■ GOAL OF THE EXERCISE ■
Once you find the line containing "(243, 303) = (304, 398): brown" in the data below, copy it and each following line exactly, up to and including the line containing "(377, 336) = (396, 283): purple", and nothing else.

■ DATA EXCERPTS ■
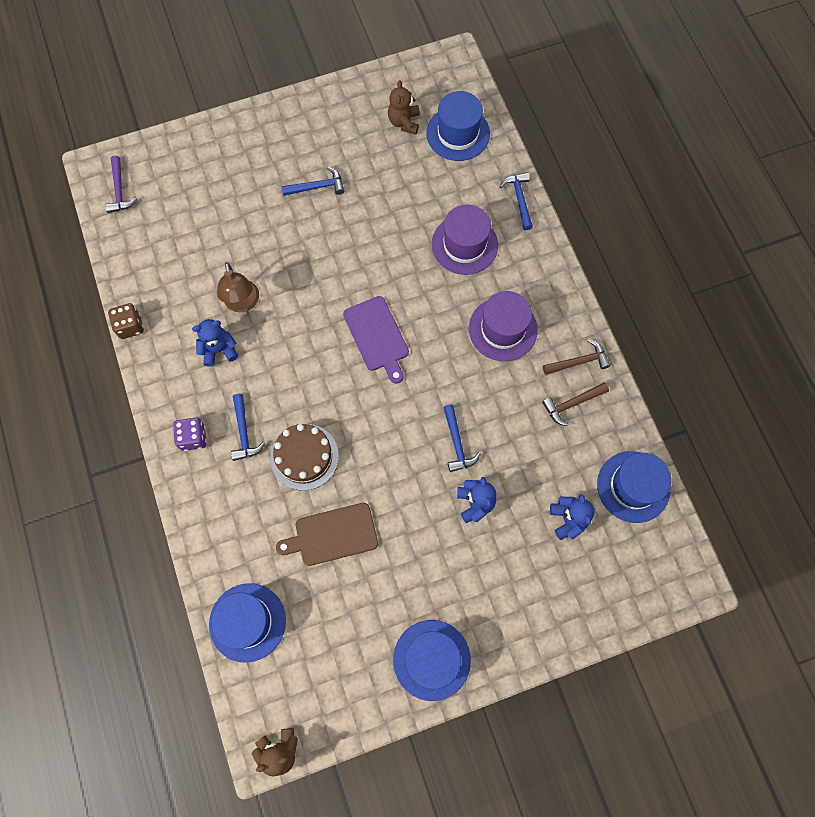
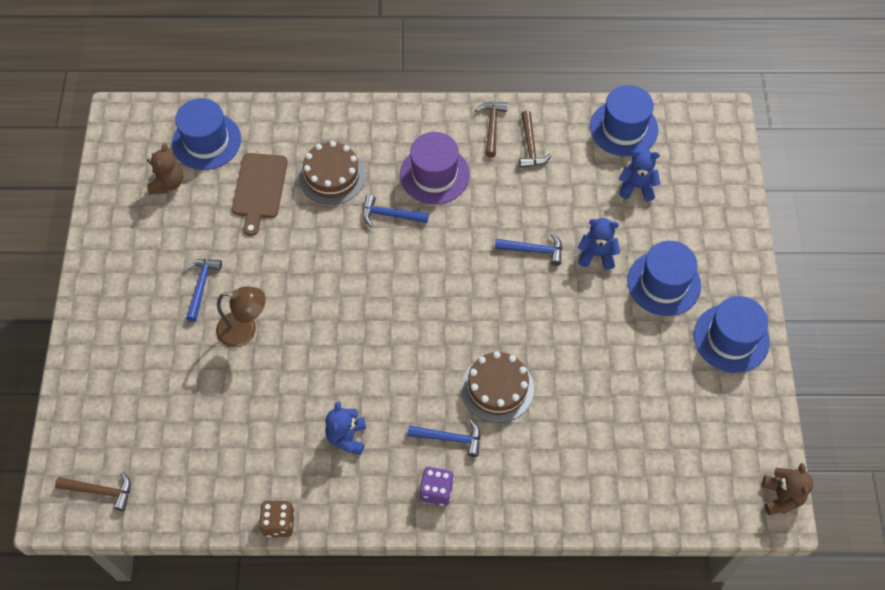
camera: 70 degrees left, 10 degrees down
(119, 190) = (100, 491): purple hammer -> brown hammer
(243, 303) = (304, 398): brown lamp -> brown lamp (245, 330)
(247, 622) = (649, 491): blue hat -> blue hat (664, 283)
(332, 535) = (586, 386): brown cutting board -> brown cutting board (259, 189)
(377, 336) = (396, 283): purple cutting board -> none
(404, 122) = (168, 183): brown teddy bear -> brown teddy bear turned 105 degrees counterclockwise
(464, 245) = (332, 176): purple hat -> brown cake
(519, 199) = (306, 115): blue hammer -> blue hammer (390, 215)

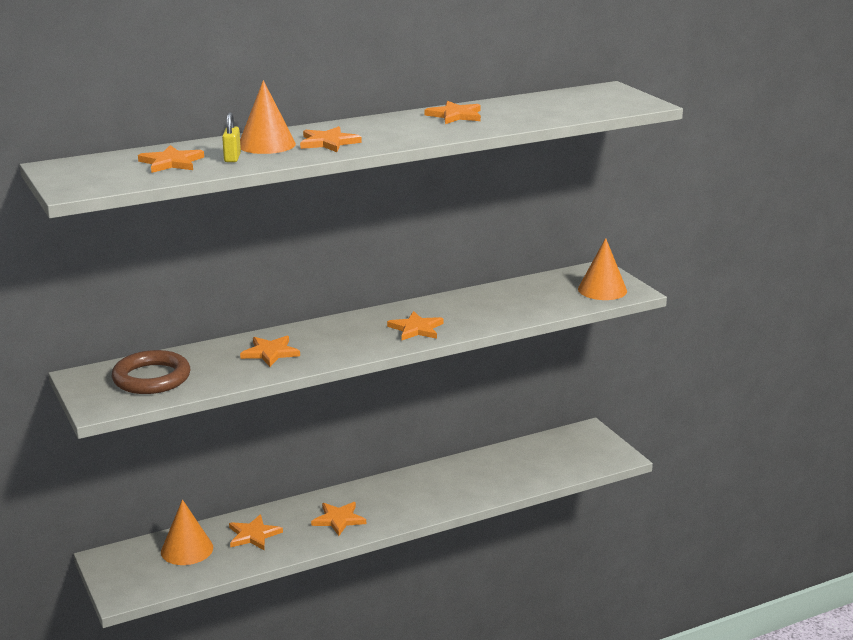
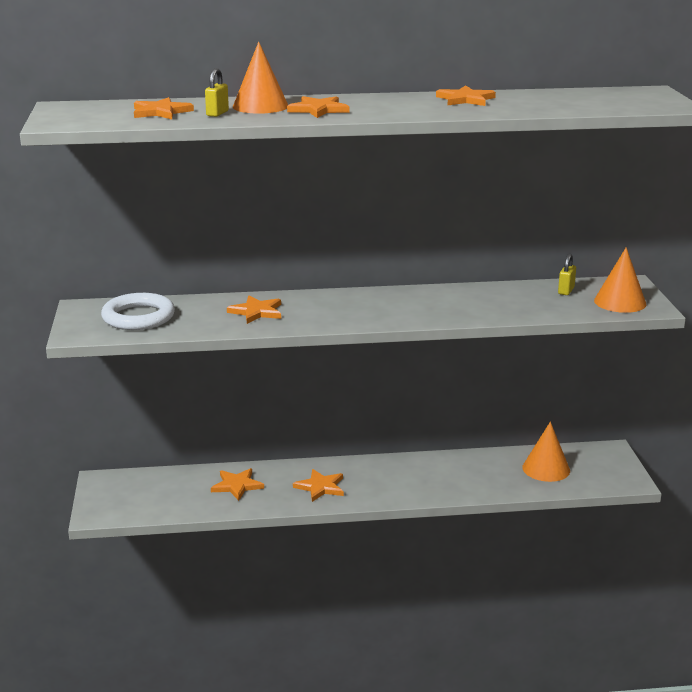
camera: 20 degrees right, 0 degrees up
(151, 378) = (138, 317): brown ring -> white ring
(187, 549) = (173, 486): orange cone -> orange cone (546, 469)
(416, 329) = (406, 311): orange star -> none
(548, 286) = (566, 291): none -> yellow padlock

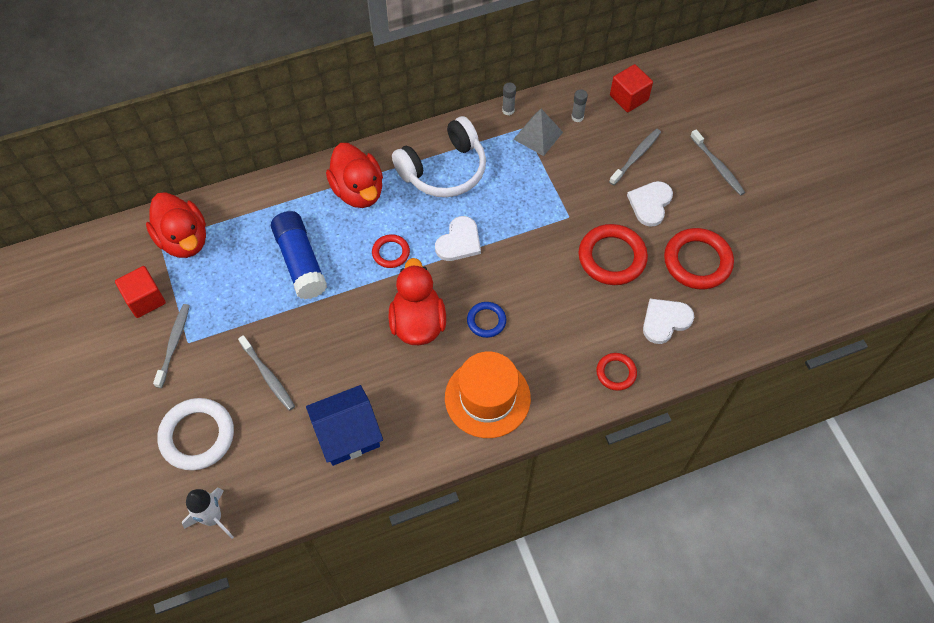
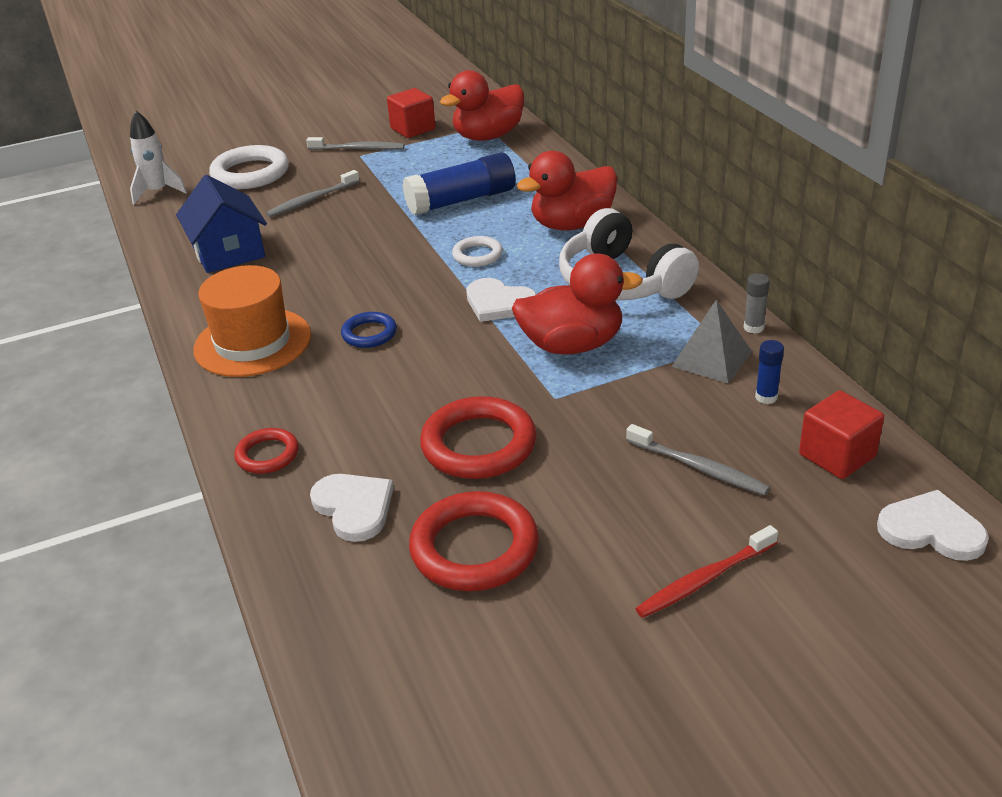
camera: 90 degrees right, 25 degrees down
(391, 253) = (477, 255): red ring -> white ring
(418, 323) = (371, 283): red duck -> red duck (572, 345)
(577, 117) = (766, 397): grey glue stick -> blue glue stick
(650, 204) = (595, 487): white heart -> white heart (931, 530)
(718, 166) = (704, 580): grey toothbrush -> red toothbrush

■ SOLUTION TO THE EXERCISE ■
(243, 303) = (304, 398): brown lamp -> brown lamp (245, 330)
(247, 622) = (649, 491): blue hat -> blue hat (664, 283)
(332, 535) = (586, 386): brown cutting board -> brown cutting board (259, 189)
(377, 336) = (396, 283): purple cutting board -> none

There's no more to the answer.